### [Action item]
Every single entry needs to appear again exactly as given.

┌──

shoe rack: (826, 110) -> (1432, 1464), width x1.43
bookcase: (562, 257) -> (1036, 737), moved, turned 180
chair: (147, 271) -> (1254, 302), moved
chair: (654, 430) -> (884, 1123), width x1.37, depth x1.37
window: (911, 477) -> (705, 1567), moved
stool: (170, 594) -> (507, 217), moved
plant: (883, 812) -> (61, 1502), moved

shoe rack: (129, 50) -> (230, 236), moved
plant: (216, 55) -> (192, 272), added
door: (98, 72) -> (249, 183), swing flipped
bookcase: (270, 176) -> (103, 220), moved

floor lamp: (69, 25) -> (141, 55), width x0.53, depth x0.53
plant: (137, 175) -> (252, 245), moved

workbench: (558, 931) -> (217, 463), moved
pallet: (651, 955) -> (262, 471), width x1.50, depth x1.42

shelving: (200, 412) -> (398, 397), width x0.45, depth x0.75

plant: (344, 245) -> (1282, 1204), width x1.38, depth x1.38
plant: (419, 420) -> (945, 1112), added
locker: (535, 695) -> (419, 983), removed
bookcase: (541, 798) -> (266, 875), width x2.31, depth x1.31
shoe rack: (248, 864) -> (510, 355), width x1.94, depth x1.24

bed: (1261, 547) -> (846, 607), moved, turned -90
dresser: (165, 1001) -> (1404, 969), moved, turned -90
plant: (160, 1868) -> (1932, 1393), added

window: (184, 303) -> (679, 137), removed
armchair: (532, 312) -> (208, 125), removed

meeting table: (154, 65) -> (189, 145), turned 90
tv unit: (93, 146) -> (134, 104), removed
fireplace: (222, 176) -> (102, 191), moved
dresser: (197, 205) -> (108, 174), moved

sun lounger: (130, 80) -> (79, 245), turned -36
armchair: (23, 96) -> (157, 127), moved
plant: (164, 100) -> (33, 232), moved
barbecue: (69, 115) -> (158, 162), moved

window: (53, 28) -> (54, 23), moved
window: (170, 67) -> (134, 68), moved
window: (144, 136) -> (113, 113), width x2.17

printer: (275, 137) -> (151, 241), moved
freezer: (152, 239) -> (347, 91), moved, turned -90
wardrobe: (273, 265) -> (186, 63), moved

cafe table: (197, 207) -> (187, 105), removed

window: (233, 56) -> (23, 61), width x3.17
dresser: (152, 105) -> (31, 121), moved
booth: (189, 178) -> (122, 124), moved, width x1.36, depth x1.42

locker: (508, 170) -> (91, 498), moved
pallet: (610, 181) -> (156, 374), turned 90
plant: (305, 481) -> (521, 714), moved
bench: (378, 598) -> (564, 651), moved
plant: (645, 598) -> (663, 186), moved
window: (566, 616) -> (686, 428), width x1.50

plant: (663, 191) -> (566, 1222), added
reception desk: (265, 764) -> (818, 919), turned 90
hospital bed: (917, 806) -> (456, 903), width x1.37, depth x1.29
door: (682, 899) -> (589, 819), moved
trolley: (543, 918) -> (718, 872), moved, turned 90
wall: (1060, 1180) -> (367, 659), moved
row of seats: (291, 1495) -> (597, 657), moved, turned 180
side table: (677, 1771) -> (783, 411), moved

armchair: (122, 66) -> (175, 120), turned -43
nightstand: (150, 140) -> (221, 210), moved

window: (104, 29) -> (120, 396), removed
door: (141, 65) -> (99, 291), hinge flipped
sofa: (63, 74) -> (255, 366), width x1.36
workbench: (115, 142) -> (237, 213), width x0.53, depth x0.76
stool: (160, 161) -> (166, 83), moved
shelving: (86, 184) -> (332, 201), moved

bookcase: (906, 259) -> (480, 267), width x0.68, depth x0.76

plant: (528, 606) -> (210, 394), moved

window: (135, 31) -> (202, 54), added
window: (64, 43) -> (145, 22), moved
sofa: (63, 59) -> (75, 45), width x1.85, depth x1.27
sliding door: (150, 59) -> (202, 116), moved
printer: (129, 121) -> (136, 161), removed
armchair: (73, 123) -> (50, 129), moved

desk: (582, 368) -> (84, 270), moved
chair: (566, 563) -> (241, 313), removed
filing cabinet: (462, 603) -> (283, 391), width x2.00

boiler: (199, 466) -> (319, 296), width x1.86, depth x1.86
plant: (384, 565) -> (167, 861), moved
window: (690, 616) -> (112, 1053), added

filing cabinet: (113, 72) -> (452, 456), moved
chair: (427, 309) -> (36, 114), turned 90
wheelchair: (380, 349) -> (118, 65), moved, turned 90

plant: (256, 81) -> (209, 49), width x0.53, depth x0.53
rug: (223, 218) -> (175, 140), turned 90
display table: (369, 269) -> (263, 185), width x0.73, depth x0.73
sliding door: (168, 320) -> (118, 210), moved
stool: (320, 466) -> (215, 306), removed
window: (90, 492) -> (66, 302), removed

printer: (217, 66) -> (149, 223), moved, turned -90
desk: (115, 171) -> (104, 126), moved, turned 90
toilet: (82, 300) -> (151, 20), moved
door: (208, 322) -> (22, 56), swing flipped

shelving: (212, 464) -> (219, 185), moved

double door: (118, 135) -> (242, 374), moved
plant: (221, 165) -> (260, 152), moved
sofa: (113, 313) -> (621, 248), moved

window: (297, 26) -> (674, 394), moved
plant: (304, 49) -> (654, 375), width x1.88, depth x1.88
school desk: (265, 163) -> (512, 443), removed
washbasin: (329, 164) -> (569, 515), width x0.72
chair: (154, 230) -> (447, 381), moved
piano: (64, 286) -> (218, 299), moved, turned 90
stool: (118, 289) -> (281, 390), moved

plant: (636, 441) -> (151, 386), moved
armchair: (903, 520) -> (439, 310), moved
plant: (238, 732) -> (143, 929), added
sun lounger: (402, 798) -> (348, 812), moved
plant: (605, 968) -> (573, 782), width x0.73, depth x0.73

└──

### [Task answer]
shoe rack: (826, 110) -> (1432, 1464), width x1.43
bookcase: (562, 257) -> (1036, 737), moved, turned 180
chair: (147, 271) -> (1254, 302), moved
chair: (654, 430) -> (884, 1123), width x1.37, depth x1.37
window: (911, 477) -> (705, 1567), moved
stool: (170, 594) -> (507, 217), moved
plant: (883, 812) -> (61, 1502), moved

shoe rack: (129, 50) -> (230, 236), moved
plant: (216, 55) -> (192, 272), added
door: (98, 72) -> (249, 183), swing flipped
bookcase: (270, 176) -> (103, 220), moved

floor lamp: (69, 25) -> (141, 55), width x0.53, depth x0.53
plant: (137, 175) -> (252, 245), moved

workbench: (558, 931) -> (217, 463), moved
pallet: (651, 955) -> (262, 471), width x1.50, depth x1.42

shelving: (200, 412) -> (398, 397), width x0.45, depth x0.75

plant: (344, 245) -> (1282, 1204), width x1.38, depth x1.38
plant: (419, 420) -> (945, 1112), added
locker: (535, 695) -> (419, 983), removed
bookcase: (541, 798) -> (266, 875), width x2.31, depth x1.31
shoe rack: (248, 864) -> (510, 355), width x1.94, depth x1.24

bed: (1261, 547) -> (846, 607), moved, turned -90
dresser: (165, 1001) -> (1404, 969), moved, turned -90
plant: (160, 1868) -> (1932, 1393), added

window: (184, 303) -> (679, 137), removed
armchair: (532, 312) -> (208, 125), removed

meeting table: (154, 65) -> (189, 145), turned 90
tv unit: (93, 146) -> (134, 104), removed
fireplace: (222, 176) -> (102, 191), moved
dresser: (197, 205) -> (108, 174), moved

sun lounger: (130, 80) -> (79, 245), turned -36
armchair: (23, 96) -> (157, 127), moved
plant: (164, 100) -> (33, 232), moved
barbecue: (69, 115) -> (158, 162), moved

window: (53, 28) -> (54, 23), moved
window: (170, 67) -> (134, 68), moved
window: (144, 136) -> (113, 113), width x2.17

printer: (275, 137) -> (151, 241), moved
freezer: (152, 239) -> (347, 91), moved, turned -90
wardrobe: (273, 265) -> (186, 63), moved

cafe table: (197, 207) -> (187, 105), removed

window: (233, 56) -> (23, 61), width x3.17
dresser: (152, 105) -> (31, 121), moved
booth: (189, 178) -> (122, 124), moved, width x1.36, depth x1.42

locker: (508, 170) -> (91, 498), moved
pallet: (610, 181) -> (156, 374), turned 90
plant: (305, 481) -> (521, 714), moved
bench: (378, 598) -> (564, 651), moved
plant: (645, 598) -> (663, 186), moved
window: (566, 616) -> (686, 428), width x1.50

plant: (663, 191) -> (566, 1222), added
reception desk: (265, 764) -> (818, 919), turned 90
hospital bed: (917, 806) -> (456, 903), width x1.37, depth x1.29
door: (682, 899) -> (589, 819), moved
trolley: (543, 918) -> (718, 872), moved, turned 90
wall: (1060, 1180) -> (367, 659), moved
row of seats: (291, 1495) -> (597, 657), moved, turned 180
side table: (677, 1771) -> (783, 411), moved

armchair: (122, 66) -> (175, 120), turned -43
nightstand: (150, 140) -> (221, 210), moved

window: (104, 29) -> (120, 396), removed
door: (141, 65) -> (99, 291), hinge flipped
sofa: (63, 74) -> (255, 366), width x1.36
workbench: (115, 142) -> (237, 213), width x0.53, depth x0.76
stool: (160, 161) -> (166, 83), moved
shelving: (86, 184) -> (332, 201), moved

bookcase: (906, 259) -> (480, 267), width x0.68, depth x0.76

plant: (528, 606) -> (210, 394), moved

window: (135, 31) -> (202, 54), added
window: (64, 43) -> (145, 22), moved
sofa: (63, 59) -> (75, 45), width x1.85, depth x1.27
sliding door: (150, 59) -> (202, 116), moved
printer: (129, 121) -> (136, 161), removed
armchair: (73, 123) -> (50, 129), moved

desk: (582, 368) -> (84, 270), moved
chair: (566, 563) -> (241, 313), removed
filing cabinet: (462, 603) -> (283, 391), width x2.00

boiler: (199, 466) -> (319, 296), width x1.86, depth x1.86
plant: (384, 565) -> (167, 861), moved
window: (690, 616) -> (112, 1053), added

filing cabinet: (113, 72) -> (452, 456), moved
chair: (427, 309) -> (36, 114), turned 90
wheelchair: (380, 349) -> (118, 65), moved, turned 90

plant: (256, 81) -> (209, 49), width x0.53, depth x0.53
rug: (223, 218) -> (175, 140), turned 90
display table: (369, 269) -> (263, 185), width x0.73, depth x0.73
sliding door: (168, 320) -> (118, 210), moved
stool: (320, 466) -> (215, 306), removed
window: (90, 492) -> (66, 302), removed

printer: (217, 66) -> (149, 223), moved, turned -90
desk: (115, 171) -> (104, 126), moved, turned 90
toilet: (82, 300) -> (151, 20), moved
door: (208, 322) -> (22, 56), swing flipped

shelving: (212, 464) -> (219, 185), moved

double door: (118, 135) -> (242, 374), moved
plant: (221, 165) -> (260, 152), moved
sofa: (113, 313) -> (621, 248), moved

window: (297, 26) -> (674, 394), moved
plant: (304, 49) -> (654, 375), width x1.88, depth x1.88
school desk: (265, 163) -> (512, 443), removed
washbasin: (329, 164) -> (569, 515), width x0.72
chair: (154, 230) -> (447, 381), moved
piano: (64, 286) -> (218, 299), moved, turned 90
stool: (118, 289) -> (281, 390), moved

plant: (636, 441) -> (151, 386), moved
armchair: (903, 520) -> (439, 310), moved
plant: (238, 732) -> (143, 929), added
sun lounger: (402, 798) -> (348, 812), moved
plant: (605, 968) -> (573, 782), width x0.73, depth x0.73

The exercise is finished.